Each line of the data holding "right" should be found and copied.

- [Extracted material]:
※

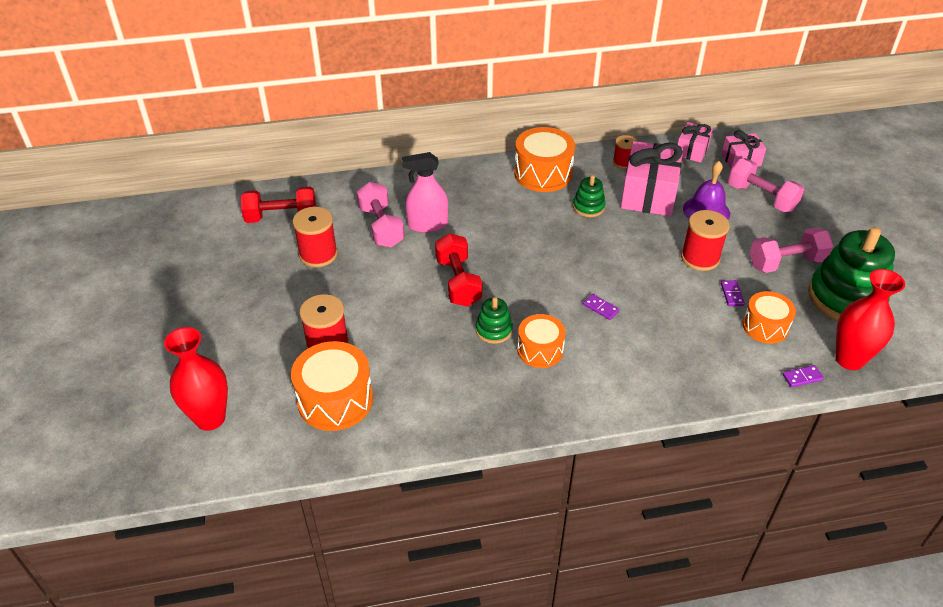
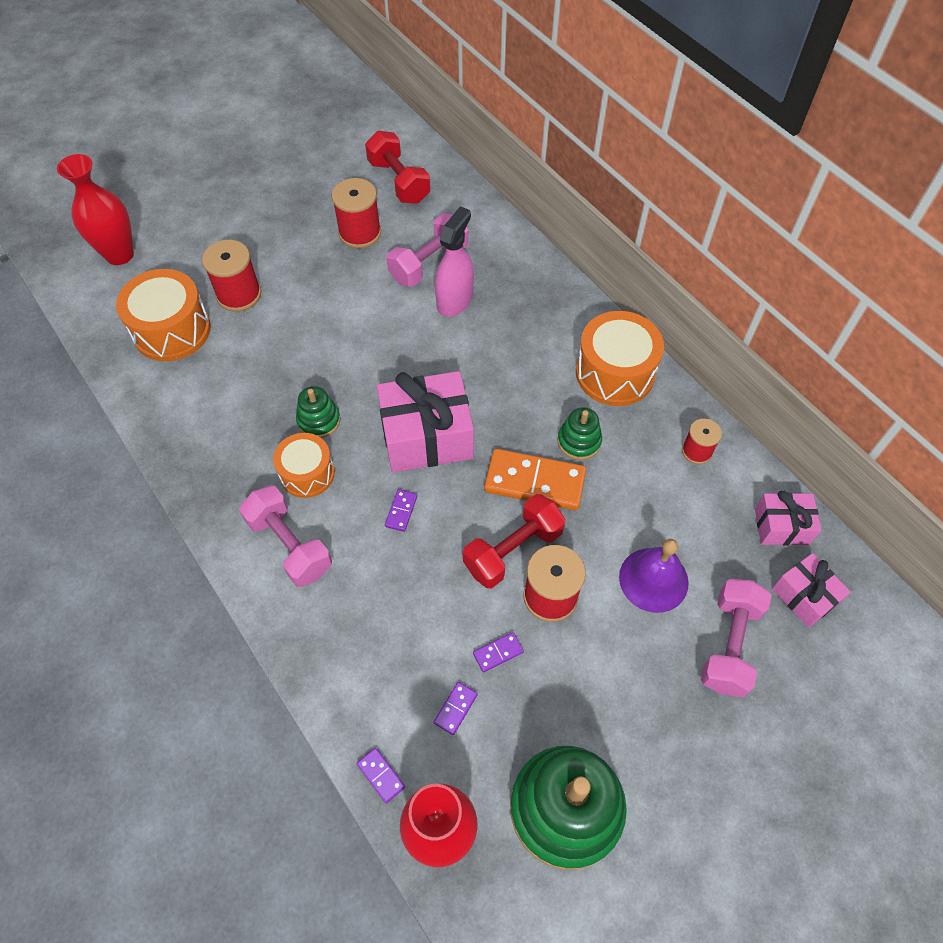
camera: 65 degrees right, 15 degrees up
pink spray bottle [402,152,448,233] -> pink spray bottle turned 60 degrees clockwise [435,206,474,317]
red dumbbell [435,233,482,307] -> red dumbbell moved to [463,494,566,588]
pink gift [621,141,683,216] -> pink gift moved to [377,371,474,473]
orange drum [742,291,796,344] -> purple domino [434,682,478,735]
pink dumbbell [750,228,834,273] -> pink dumbbell moved to [239,486,332,587]
none -> orange domino [484,449,586,510]

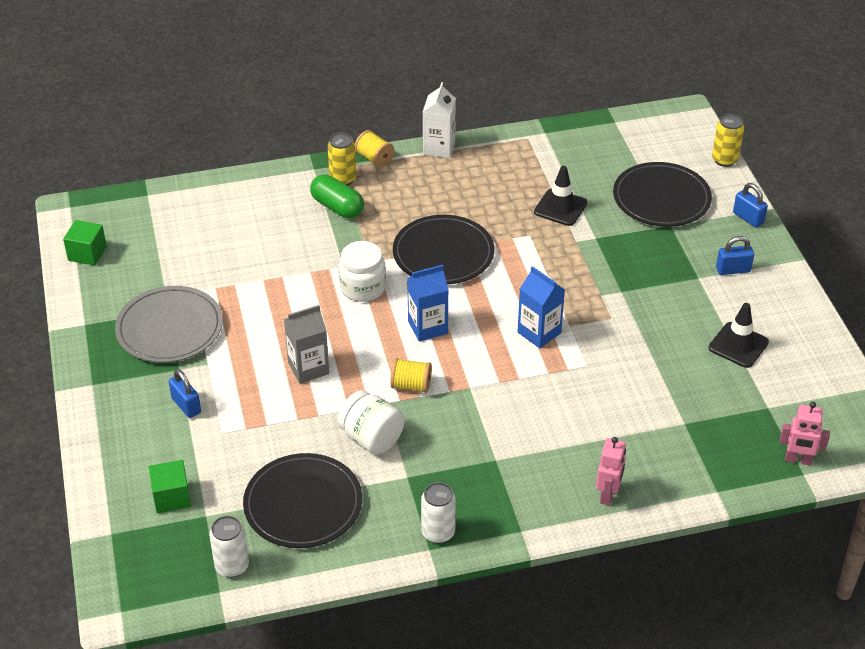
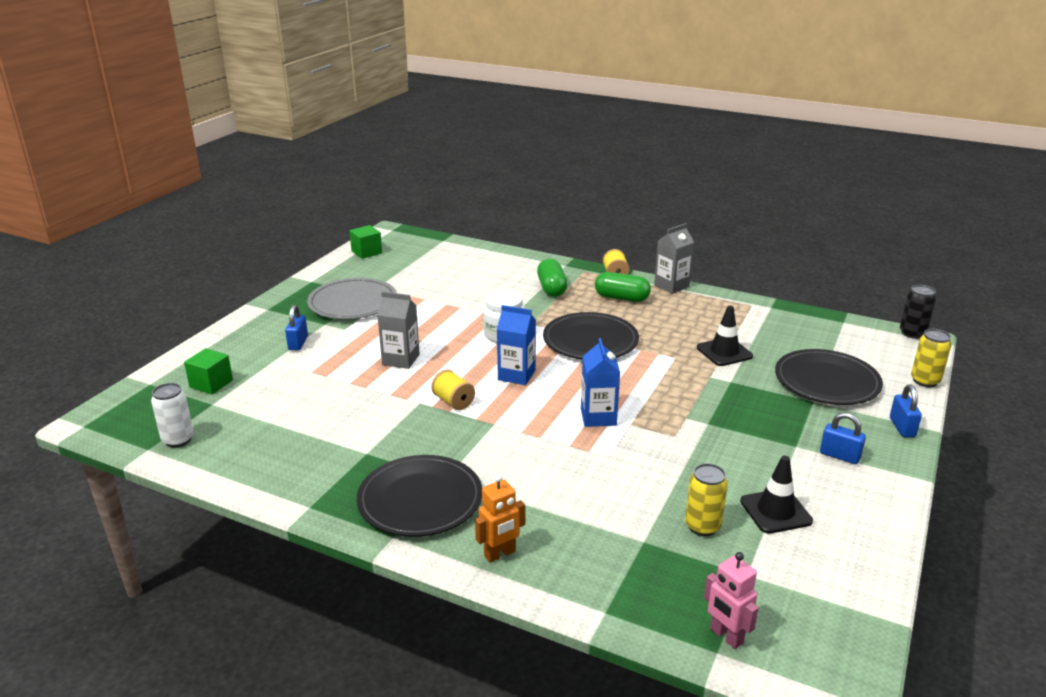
camera: 40 degrees right, 15 degrees down
black plate [243,453,362,548] -> black plate moved to [357,455,482,537]
yellow can [328,133,357,186] -> yellow can moved to [685,463,728,536]
white jar [337,390,404,455] -> none
white can [421,482,456,544] -> none
white carton [423,82,456,158] -> grey carton [654,223,694,294]
pink robot [596,437,626,506] -> orange robot [475,474,525,563]
none -> green capsule [595,272,651,302]
none -> black can [900,285,936,339]

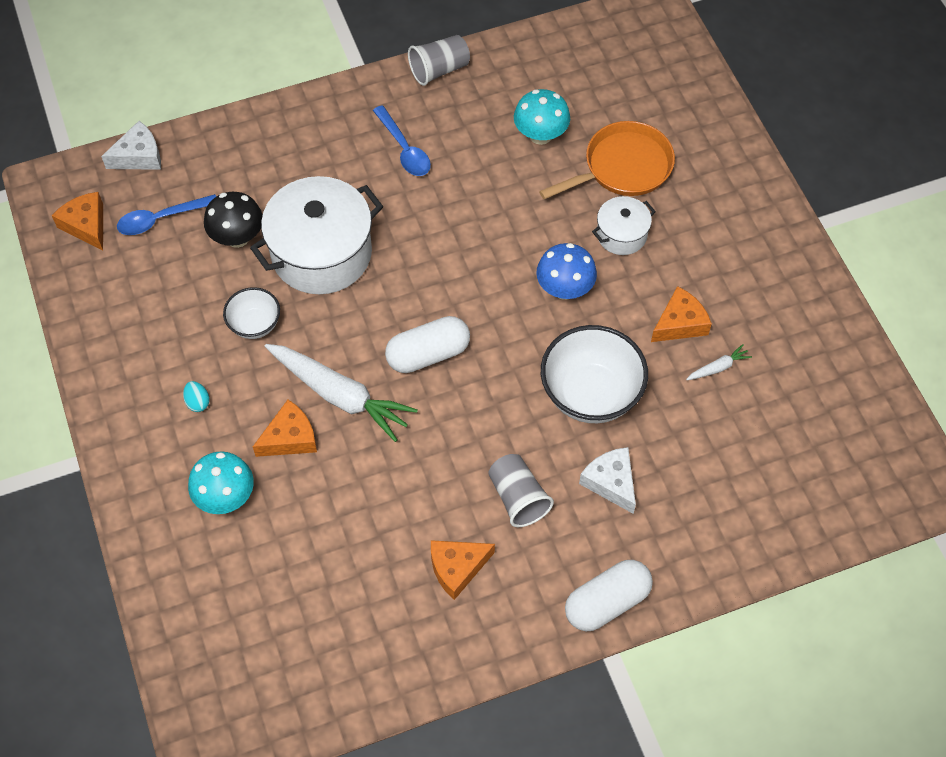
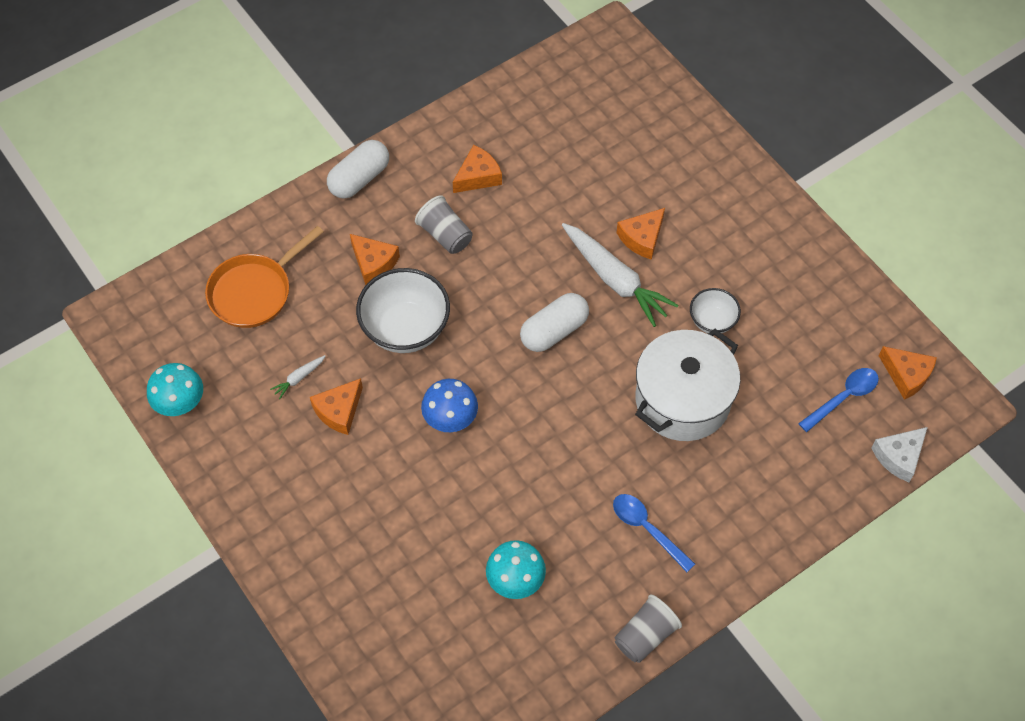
camera: 165 degrees right, 0 degrees up
turquoise egg [183,381,210,412] -> none
turquoise mushroom [188,451,254,514] -> turquoise mushroom moved to [147,363,203,416]
black mushroom [204,192,263,248] -> none
white carrot [265,344,418,442] -> white carrot turned 150 degrees counterclockwise [562,223,679,327]
orange pan [539,121,675,199] -> orange pan moved to [205,226,324,328]
white cheese [579,447,636,514] -> orange cheese [350,234,400,285]
white pot [592,196,656,255] -> none

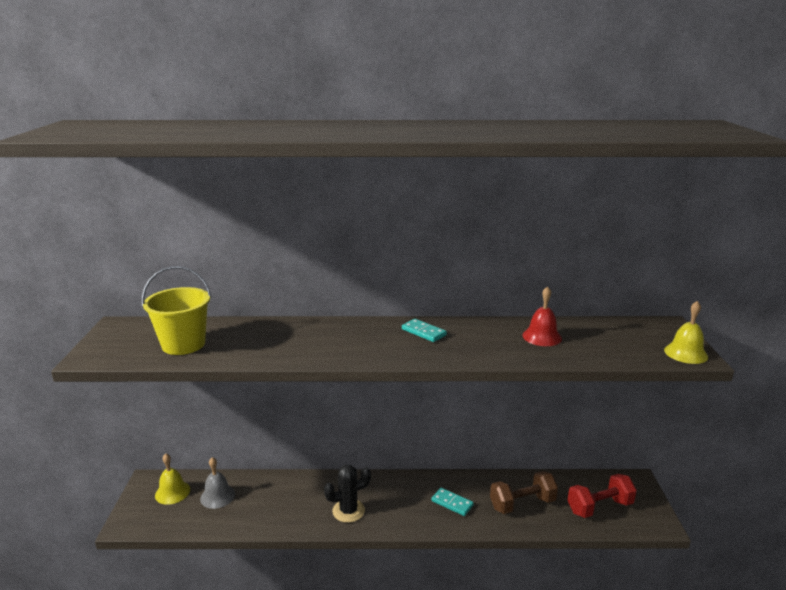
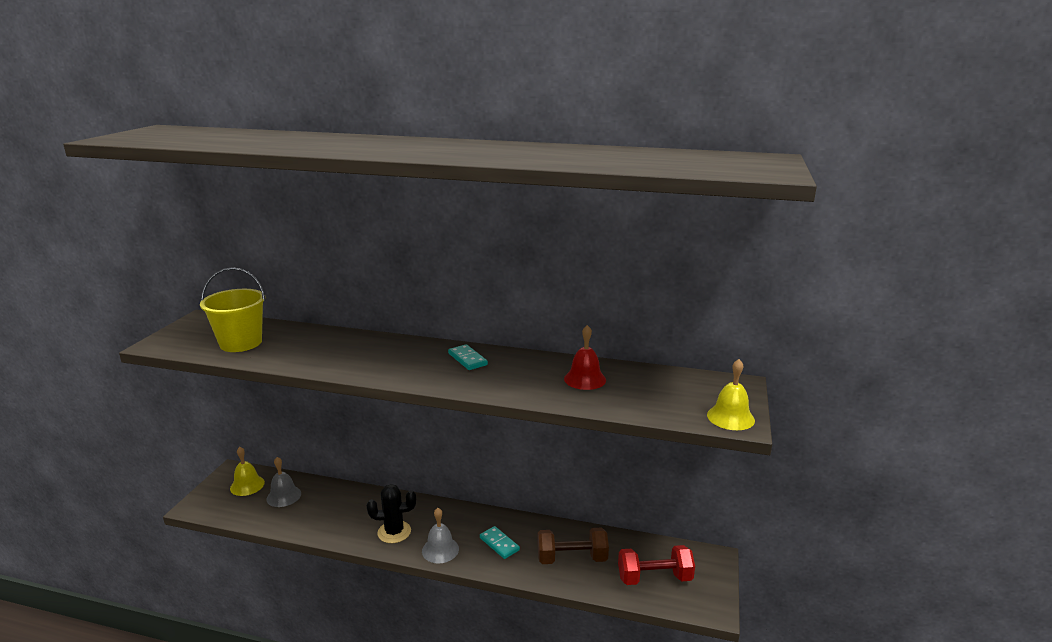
camera: 15 degrees right, 0 degrees up
none -> grey bell [422,508,459,563]

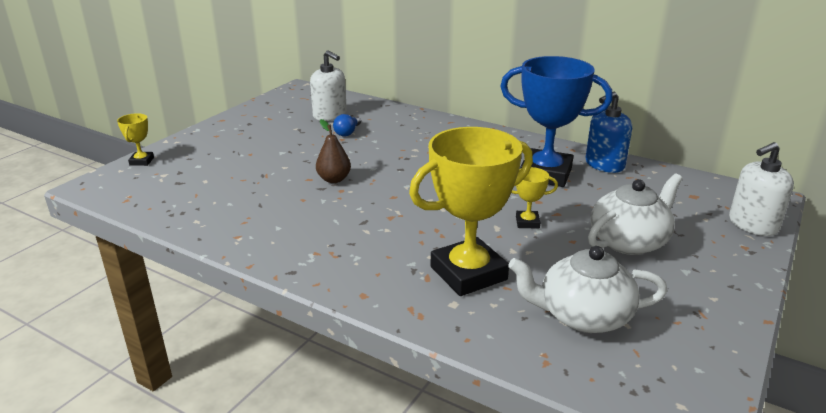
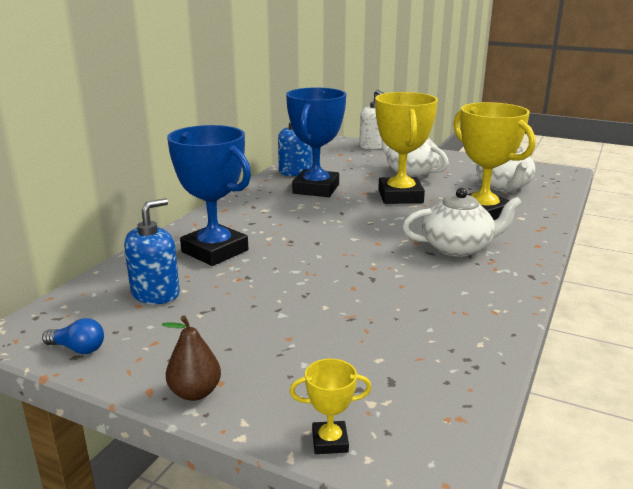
camera: 95 degrees left, 5 degrees down
white soap dispenser [310,50,347,121] -> blue soap dispenser [124,198,180,304]
brown pear [316,119,351,183] -> brown pear moved to [162,315,221,401]
blue light bulb [333,114,361,137] -> blue light bulb moved to [42,318,104,354]
yellow trophy [511,167,558,229] -> yellow trophy [375,92,438,204], size x2.32
none -> blue trophy [167,125,251,266]
none -> white teapot [402,188,522,257]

※

- [Expected output]:
camera: 65 degrees right, 15 degrees up
camera: 40 degrees right, 15 degrees down
camera: 165 degrees right, 0 degrees up
camera: 15 degrees right, 0 degrees up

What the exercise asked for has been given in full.